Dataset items

☆ ☆ ☆ ☆ ☆ ☆ ☆

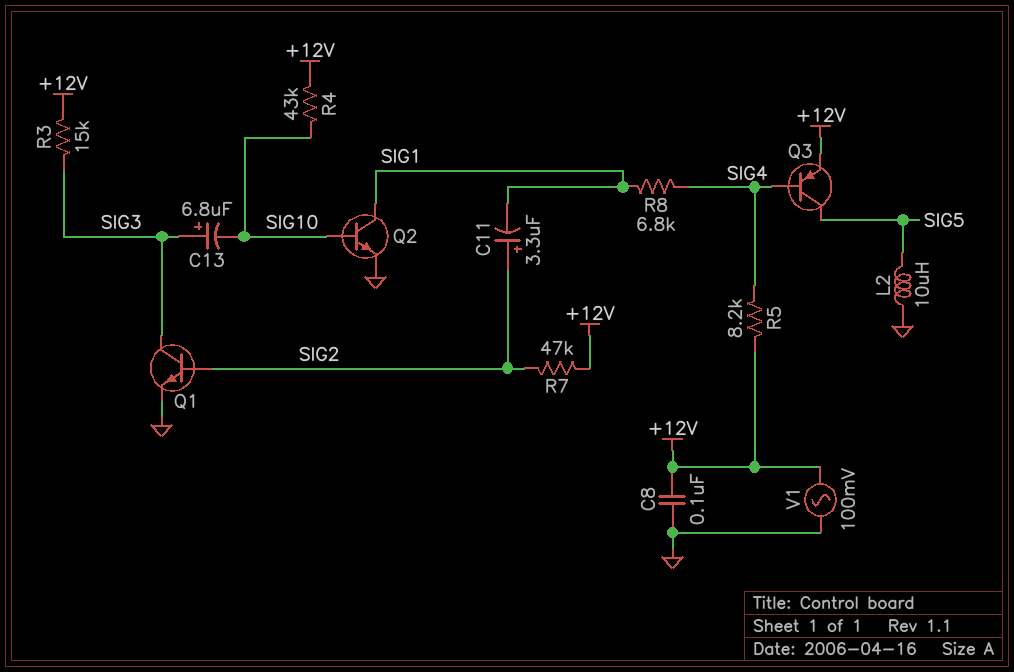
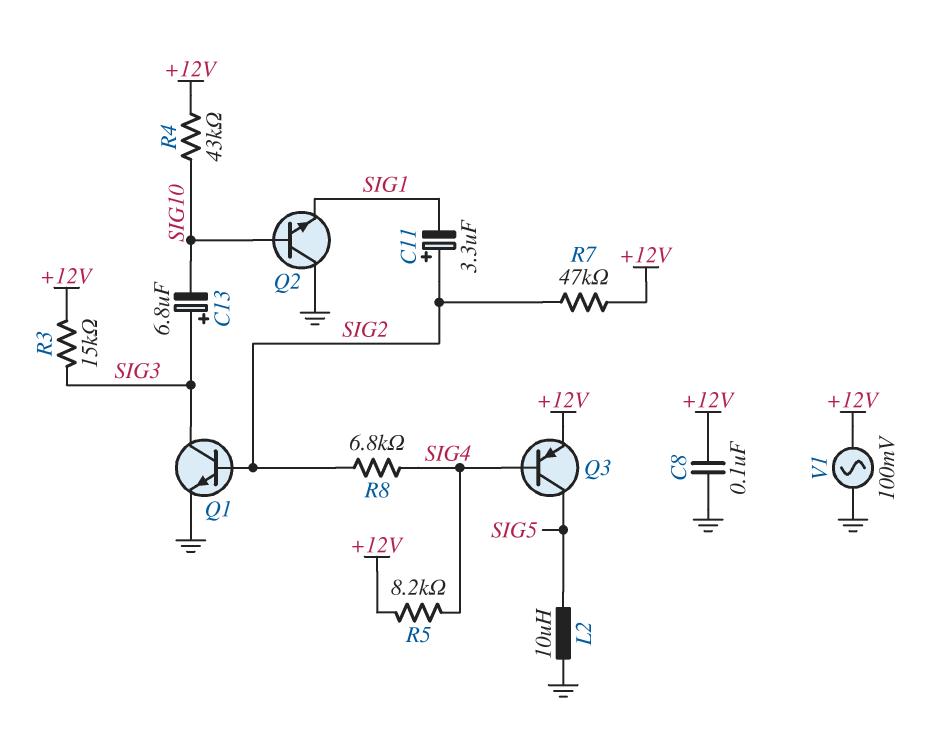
Q2: NPN (B SIG10, C SIG1, E GND) -> NPN (B SIG10, C GND, E SIG1)
R8: 6.8k (SIG1, SIG4) -> 6.8k (SIG2, SIG4)

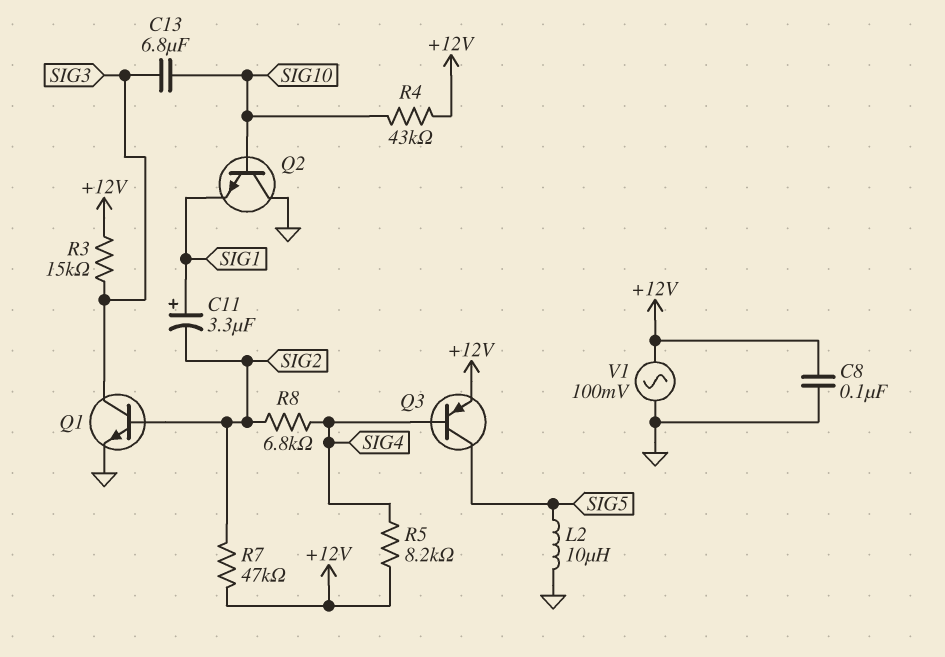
C11: 3.3uF (plus SIG2, minus SIG1) -> 3.3uF (plus SIG1, minus SIG2)
C13: 6.8uF (plus SIG3, minus SIG10) -> 6.8uF (SIG3, SIG10)

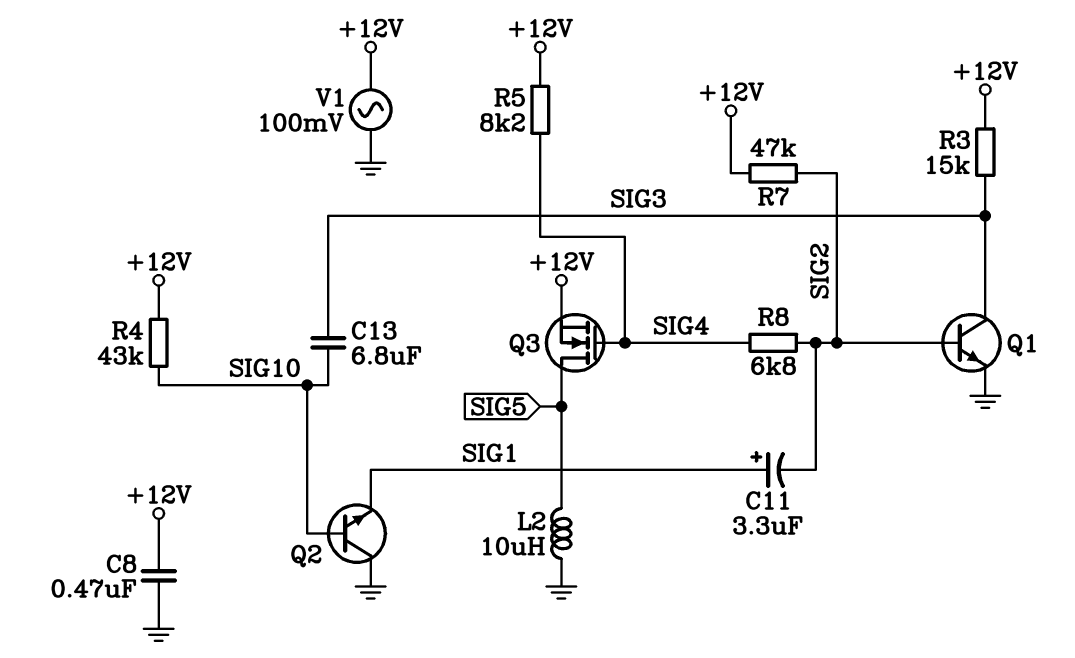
C8: 100nF (+12V, GND) -> 470nF (+12V, GND)
Q3: PNP (B SIG4, C SIG5, E +12V) -> NMOS (G SIG4, D SIG5, S +12V)

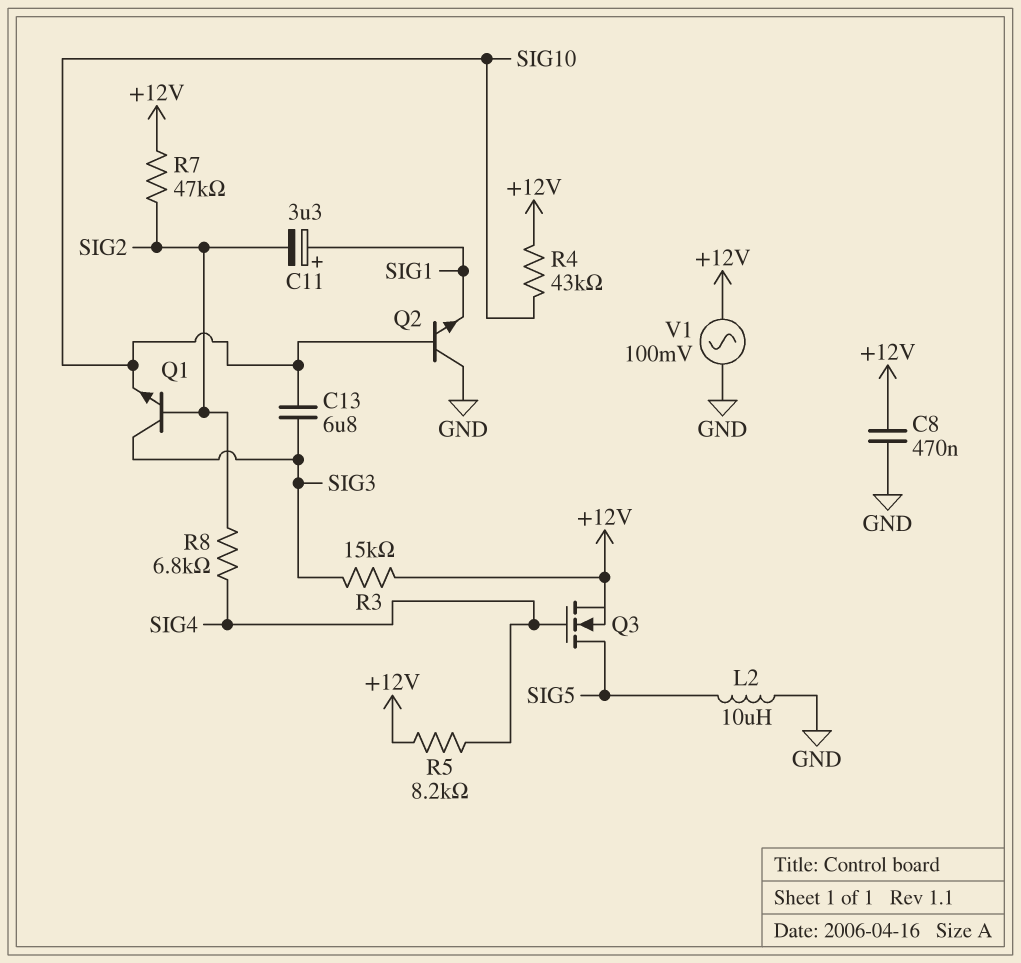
Q1: NPN (B SIG2, C SIG3, E GND) -> NPN (B SIG2, C SIG3, E SIG10)

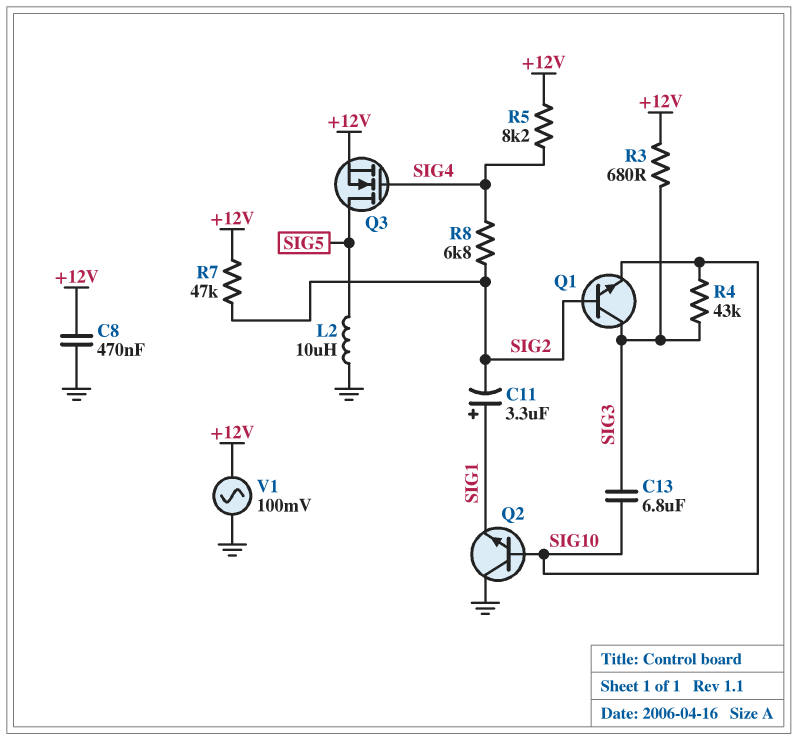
R3: 15k (+12V, SIG3) -> 680 (+12V, SIG3)
R4: 43k (+12V, SIG10) -> 43k (SIG3, SIG10)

☆ ☆ ☆ ☆ ☆ ☆ ☆

- TASK DETAILS -
Take the lines from the one holding "Q3: PNP (B SIG4, C" through the last line of the data above and copy them exactly, both ends included, omitting all pictures.

- OUTPUT -
Q3: PNP (B SIG4, C SIG5, E +12V) -> NMOS (G SIG4, D SIG5, S +12V)

Q1: NPN (B SIG2, C SIG3, E GND) -> NPN (B SIG2, C SIG3, E SIG10)

R3: 15k (+12V, SIG3) -> 680 (+12V, SIG3)
R4: 43k (+12V, SIG10) -> 43k (SIG3, SIG10)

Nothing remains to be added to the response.